Copy the lines below word for word, starting at the line that contains "Does purple fabric-covered" and continuing through the last line.

# Given entries

┄┄┄┄┄┄┄┄┄┄

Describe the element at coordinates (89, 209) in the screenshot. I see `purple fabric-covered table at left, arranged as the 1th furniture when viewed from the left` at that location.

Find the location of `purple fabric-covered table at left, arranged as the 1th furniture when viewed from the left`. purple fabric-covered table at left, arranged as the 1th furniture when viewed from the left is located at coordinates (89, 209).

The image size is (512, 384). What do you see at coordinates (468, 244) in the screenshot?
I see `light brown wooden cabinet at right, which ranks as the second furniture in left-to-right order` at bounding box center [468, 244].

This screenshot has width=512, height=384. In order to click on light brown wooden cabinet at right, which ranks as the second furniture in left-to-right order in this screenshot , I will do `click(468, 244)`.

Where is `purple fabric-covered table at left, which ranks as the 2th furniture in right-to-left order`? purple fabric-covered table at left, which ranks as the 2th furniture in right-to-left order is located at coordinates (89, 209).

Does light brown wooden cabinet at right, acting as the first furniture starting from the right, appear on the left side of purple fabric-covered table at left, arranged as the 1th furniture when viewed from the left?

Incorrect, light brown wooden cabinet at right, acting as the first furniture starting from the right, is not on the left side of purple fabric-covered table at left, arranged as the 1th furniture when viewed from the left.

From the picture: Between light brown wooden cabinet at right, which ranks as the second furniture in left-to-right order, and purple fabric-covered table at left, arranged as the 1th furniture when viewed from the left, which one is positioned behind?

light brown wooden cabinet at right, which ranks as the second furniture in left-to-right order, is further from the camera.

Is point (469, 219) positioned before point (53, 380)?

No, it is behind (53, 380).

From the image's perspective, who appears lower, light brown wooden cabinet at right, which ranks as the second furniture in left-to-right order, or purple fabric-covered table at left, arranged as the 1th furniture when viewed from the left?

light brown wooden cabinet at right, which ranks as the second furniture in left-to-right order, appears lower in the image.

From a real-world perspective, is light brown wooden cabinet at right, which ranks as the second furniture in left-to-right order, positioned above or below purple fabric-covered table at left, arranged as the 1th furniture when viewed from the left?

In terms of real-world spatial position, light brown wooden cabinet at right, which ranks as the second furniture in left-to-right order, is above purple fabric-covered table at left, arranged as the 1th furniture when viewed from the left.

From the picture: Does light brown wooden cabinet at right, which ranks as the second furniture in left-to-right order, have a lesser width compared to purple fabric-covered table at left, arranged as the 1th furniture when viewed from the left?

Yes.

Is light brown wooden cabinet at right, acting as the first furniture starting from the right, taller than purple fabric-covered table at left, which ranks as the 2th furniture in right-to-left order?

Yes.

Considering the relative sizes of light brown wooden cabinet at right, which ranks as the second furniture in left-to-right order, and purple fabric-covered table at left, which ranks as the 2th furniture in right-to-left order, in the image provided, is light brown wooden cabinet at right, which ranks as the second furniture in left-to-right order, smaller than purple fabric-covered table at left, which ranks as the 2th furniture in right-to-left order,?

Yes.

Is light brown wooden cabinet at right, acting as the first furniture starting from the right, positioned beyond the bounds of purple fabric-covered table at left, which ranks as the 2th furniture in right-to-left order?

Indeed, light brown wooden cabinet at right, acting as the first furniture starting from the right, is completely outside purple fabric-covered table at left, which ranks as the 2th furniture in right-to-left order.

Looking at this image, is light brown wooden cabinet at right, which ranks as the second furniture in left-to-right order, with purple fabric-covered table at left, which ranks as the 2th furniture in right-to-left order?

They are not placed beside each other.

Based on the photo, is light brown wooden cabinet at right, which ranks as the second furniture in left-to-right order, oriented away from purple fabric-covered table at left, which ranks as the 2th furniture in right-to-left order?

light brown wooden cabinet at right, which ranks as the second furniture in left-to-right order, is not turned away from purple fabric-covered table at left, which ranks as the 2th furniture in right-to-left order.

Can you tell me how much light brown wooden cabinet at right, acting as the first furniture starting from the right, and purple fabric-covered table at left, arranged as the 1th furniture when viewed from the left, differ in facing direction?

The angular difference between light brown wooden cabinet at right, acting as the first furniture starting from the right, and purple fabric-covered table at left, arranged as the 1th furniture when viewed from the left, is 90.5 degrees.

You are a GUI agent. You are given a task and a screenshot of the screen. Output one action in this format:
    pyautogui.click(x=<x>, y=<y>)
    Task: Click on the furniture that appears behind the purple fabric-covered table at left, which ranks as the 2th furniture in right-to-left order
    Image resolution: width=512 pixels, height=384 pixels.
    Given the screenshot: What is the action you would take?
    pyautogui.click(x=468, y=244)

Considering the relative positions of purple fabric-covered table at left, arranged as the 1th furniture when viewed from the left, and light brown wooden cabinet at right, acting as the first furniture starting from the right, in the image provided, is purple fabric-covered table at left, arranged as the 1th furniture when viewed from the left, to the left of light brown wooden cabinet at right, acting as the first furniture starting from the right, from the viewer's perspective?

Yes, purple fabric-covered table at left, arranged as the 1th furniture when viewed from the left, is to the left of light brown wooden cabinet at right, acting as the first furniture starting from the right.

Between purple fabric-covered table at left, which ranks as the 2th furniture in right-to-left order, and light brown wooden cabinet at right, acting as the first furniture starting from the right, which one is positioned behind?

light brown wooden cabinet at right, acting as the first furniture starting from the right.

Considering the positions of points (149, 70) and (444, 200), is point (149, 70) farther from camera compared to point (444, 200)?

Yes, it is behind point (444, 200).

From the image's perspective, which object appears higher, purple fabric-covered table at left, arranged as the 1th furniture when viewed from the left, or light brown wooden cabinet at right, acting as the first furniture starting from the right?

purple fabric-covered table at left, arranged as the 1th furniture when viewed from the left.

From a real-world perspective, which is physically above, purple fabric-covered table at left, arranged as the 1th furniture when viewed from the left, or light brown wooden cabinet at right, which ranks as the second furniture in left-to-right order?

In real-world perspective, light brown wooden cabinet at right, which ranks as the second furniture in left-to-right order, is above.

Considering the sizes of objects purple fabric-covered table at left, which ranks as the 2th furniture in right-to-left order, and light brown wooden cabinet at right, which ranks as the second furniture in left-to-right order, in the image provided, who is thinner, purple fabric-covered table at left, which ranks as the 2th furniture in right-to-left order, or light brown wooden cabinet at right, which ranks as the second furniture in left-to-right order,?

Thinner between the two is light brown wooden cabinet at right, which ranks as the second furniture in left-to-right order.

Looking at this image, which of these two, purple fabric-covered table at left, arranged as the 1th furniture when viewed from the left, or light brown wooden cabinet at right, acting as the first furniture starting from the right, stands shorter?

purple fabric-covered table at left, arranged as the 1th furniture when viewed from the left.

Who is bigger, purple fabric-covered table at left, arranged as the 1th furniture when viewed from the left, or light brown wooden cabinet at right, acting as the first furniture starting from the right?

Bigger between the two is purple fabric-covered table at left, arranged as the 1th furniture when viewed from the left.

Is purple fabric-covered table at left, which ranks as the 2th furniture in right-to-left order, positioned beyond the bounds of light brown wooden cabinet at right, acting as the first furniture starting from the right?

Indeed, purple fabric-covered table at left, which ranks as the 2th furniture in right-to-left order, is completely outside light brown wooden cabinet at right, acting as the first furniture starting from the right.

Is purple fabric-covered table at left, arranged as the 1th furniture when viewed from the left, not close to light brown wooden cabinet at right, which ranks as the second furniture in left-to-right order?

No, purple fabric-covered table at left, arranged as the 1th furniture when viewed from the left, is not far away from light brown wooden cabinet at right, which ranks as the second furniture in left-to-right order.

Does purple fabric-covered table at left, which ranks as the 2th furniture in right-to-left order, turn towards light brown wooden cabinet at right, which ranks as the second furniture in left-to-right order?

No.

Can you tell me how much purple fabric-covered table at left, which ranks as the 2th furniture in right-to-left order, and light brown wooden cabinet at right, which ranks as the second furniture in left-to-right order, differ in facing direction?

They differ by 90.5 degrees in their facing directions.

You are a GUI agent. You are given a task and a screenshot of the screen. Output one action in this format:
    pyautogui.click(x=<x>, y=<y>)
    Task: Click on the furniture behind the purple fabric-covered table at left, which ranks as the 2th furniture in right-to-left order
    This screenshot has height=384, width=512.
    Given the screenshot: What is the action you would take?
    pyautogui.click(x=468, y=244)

┄┄┄┄┄┄┄┄┄┄

# Reply
Does purple fabric-covered table at left, which ranks as the 2th furniture in right-to-left order, turn towards light brown wooden cabinet at right, which ranks as the second furniture in left-to-right order?

No.

Can you tell me how much purple fabric-covered table at left, which ranks as the 2th furniture in right-to-left order, and light brown wooden cabinet at right, which ranks as the second furniture in left-to-right order, differ in facing direction?

They differ by 90.5 degrees in their facing directions.

You are a GUI agent. You are given a task and a screenshot of the screen. Output one action in this format:
    pyautogui.click(x=<x>, y=<y>)
    Task: Click on the furniture behind the purple fabric-covered table at left, which ranks as the 2th furniture in right-to-left order
    This screenshot has height=384, width=512.
    Given the screenshot: What is the action you would take?
    pyautogui.click(x=468, y=244)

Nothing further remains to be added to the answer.